■ Task requirements
Where does the word "diamond" occur in the entries below? Copy every line that has it.

■ Material provided
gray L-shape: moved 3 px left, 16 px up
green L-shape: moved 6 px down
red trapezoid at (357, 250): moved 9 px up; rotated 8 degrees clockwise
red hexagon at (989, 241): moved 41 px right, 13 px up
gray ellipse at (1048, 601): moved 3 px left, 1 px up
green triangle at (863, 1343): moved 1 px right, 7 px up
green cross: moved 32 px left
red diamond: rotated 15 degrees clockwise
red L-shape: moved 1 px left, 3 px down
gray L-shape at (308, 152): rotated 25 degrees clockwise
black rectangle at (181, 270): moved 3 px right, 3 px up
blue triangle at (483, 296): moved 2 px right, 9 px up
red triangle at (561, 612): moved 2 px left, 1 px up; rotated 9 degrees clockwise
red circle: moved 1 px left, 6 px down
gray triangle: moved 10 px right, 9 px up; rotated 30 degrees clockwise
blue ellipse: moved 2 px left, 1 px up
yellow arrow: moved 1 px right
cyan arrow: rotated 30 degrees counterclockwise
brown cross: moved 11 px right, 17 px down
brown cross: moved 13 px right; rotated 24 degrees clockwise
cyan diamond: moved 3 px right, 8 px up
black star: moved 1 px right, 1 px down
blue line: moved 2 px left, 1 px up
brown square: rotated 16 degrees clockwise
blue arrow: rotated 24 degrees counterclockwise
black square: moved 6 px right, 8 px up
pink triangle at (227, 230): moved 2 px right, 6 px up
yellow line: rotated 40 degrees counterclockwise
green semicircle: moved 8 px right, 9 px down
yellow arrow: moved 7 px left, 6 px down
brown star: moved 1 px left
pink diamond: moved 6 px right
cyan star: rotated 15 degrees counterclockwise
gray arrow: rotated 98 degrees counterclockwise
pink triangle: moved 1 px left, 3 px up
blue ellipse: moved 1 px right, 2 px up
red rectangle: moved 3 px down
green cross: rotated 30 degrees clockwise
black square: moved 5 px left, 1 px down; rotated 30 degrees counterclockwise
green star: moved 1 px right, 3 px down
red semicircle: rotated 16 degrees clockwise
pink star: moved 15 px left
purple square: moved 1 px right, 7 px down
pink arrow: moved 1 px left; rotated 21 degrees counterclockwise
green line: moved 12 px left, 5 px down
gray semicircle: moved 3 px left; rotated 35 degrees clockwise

■ Reply to the task
red diamond: rotated 15 degrees clockwise
cyan diamond: moved 3 px right, 8 px up
pink diamond: moved 6 px right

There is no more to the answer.